For the data below, work out how many lines contain the word "headphones" and supply only that number.

───── Entries supplied

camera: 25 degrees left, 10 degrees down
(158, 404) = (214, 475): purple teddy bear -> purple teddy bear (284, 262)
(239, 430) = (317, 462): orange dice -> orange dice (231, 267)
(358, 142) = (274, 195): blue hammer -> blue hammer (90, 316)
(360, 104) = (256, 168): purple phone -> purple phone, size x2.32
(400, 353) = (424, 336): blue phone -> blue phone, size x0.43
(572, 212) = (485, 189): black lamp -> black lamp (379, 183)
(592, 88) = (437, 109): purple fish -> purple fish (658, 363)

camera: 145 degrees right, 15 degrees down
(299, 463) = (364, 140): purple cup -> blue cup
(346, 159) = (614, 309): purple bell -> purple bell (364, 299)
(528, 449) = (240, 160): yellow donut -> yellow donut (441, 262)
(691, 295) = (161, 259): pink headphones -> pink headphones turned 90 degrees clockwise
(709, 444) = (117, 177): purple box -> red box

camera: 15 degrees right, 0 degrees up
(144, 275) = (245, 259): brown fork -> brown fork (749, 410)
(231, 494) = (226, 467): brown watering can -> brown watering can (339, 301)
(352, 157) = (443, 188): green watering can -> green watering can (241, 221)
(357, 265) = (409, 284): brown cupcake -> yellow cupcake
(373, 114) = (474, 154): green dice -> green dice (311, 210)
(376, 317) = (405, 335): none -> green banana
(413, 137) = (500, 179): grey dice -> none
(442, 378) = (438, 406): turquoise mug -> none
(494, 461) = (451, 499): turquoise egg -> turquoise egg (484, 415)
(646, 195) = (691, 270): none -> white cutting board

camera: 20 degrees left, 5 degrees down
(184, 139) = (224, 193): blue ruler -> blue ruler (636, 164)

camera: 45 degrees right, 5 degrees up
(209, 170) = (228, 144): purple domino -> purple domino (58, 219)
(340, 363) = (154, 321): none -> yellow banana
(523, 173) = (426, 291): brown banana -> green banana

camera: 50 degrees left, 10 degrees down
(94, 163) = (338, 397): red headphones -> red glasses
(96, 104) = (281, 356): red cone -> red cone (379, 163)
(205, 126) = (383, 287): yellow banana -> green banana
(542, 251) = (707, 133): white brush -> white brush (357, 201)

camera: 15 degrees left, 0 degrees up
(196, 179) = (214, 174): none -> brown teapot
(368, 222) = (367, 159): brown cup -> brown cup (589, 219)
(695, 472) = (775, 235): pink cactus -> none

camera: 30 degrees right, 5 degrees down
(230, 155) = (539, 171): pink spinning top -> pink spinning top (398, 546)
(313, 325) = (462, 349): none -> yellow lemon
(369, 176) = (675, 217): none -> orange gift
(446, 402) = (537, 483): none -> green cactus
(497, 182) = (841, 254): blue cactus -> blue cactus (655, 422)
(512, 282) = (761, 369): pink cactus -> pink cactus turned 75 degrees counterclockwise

──────────

- Result
2